■ Directions
Which lines below fall between the one containing "[(251,169),(253,142),(218,140),(216,167),(251,169)]" and the one containing "[(36,197),(37,186),(18,185),(17,196),(36,197)]"? Repeat them exactly, counting both of those lines, and add nothing else.

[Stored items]
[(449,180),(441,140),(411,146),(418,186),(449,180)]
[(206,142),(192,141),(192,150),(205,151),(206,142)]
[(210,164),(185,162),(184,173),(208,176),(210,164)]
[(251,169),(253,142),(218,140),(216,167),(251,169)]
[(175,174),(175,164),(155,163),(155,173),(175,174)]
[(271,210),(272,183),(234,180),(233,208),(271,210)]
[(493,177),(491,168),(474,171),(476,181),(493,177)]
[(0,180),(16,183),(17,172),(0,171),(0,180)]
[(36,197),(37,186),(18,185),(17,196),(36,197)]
...
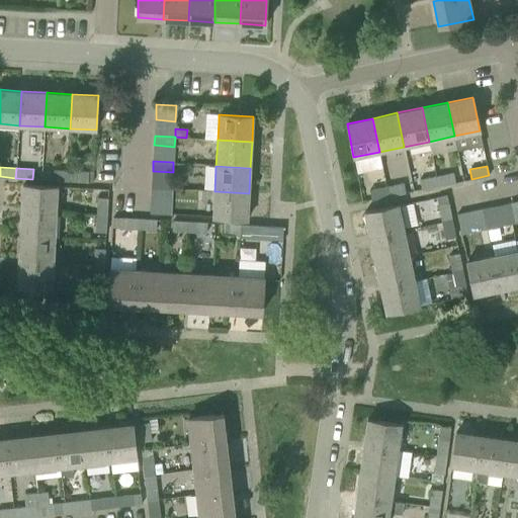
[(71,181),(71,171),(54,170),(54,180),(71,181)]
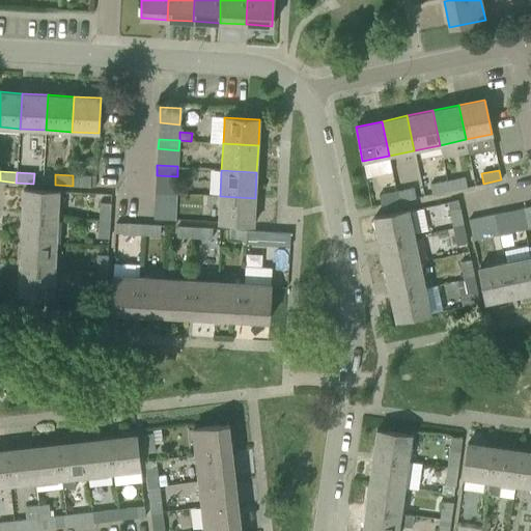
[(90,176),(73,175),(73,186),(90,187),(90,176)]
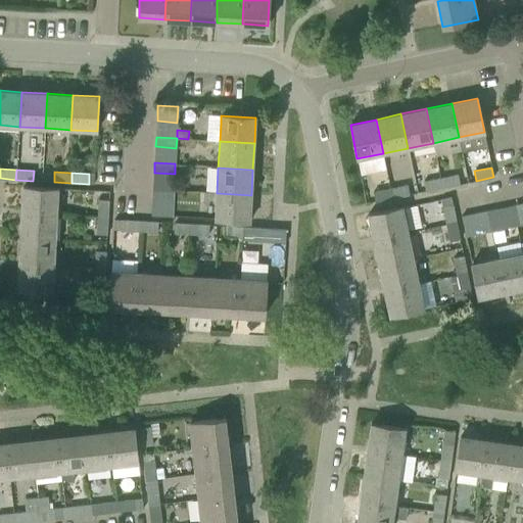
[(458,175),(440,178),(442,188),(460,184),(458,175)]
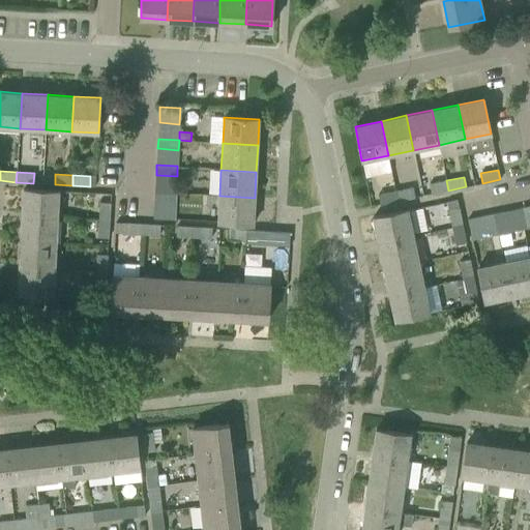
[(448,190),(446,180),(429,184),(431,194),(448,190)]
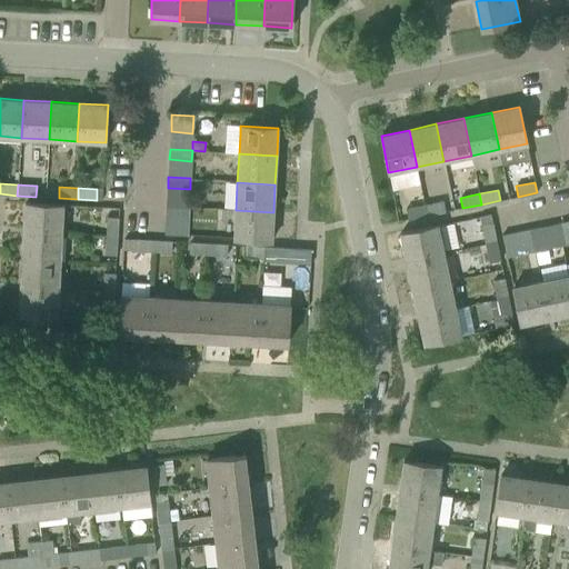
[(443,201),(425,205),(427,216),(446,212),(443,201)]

■ Solution for this problem
[(251,169),(253,142),(218,140),(216,167),(251,169)]
[(175,174),(175,164),(155,163),(155,173),(175,174)]
[(271,210),(272,183),(234,180),(233,208),(271,210)]
[(493,177),(491,168),(474,171),(476,181),(493,177)]
[(0,180),(16,183),(17,172),(0,171),(0,180)]
[(36,197),(37,186),(18,185),(17,196),(36,197)]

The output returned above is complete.